▸ WHAT YOU ARE ASKED TO DO
Exact transcription, pictures omitted: reproduce the listing below.

▸ INFORMATION SHOWN
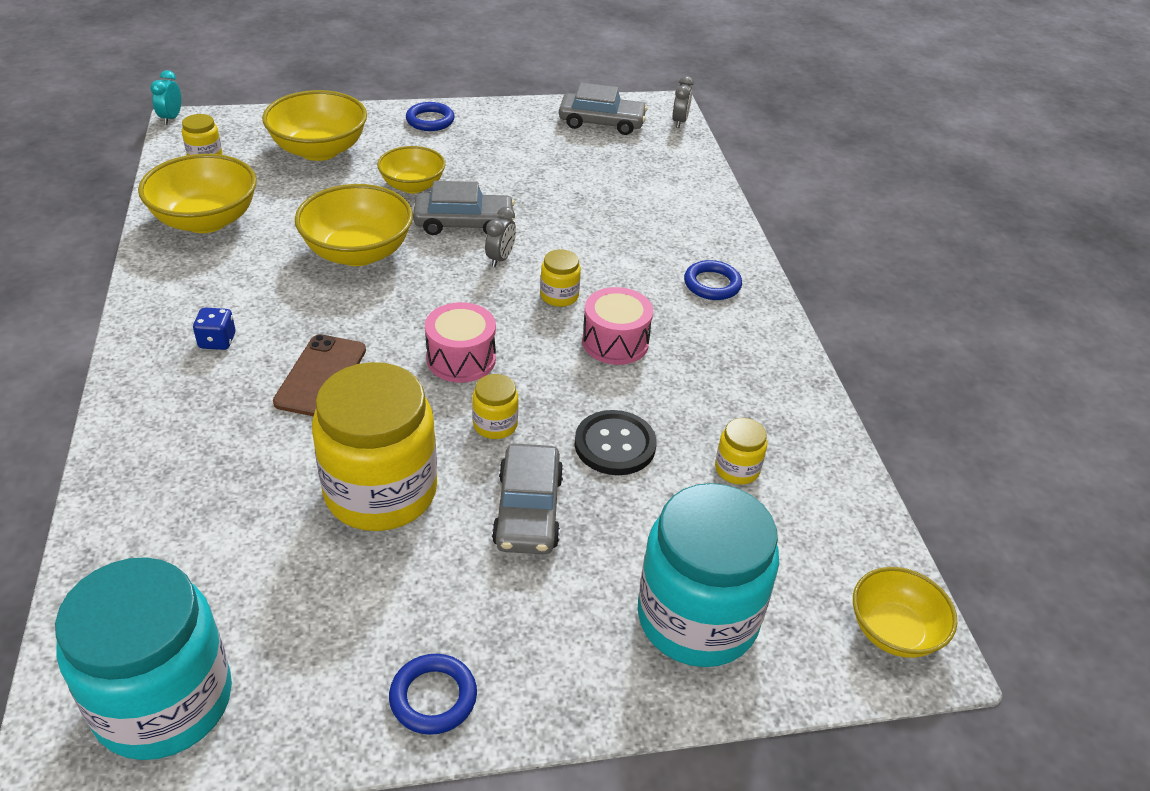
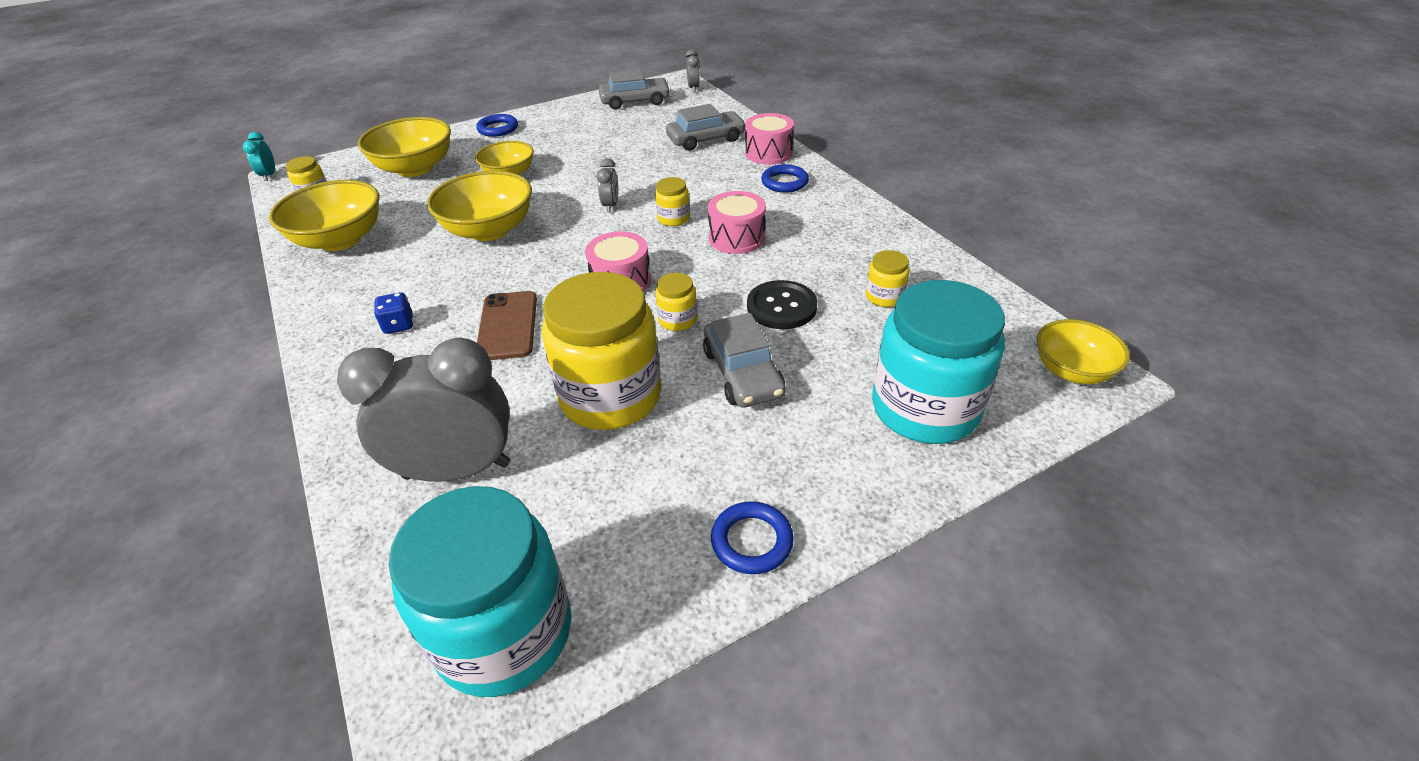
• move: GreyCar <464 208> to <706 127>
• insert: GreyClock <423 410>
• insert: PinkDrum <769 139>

▸ REPLY TO THE TASK
• move: GreyCar <464 208> to <706 127>
• insert: GreyClock <423 410>
• insert: PinkDrum <769 139>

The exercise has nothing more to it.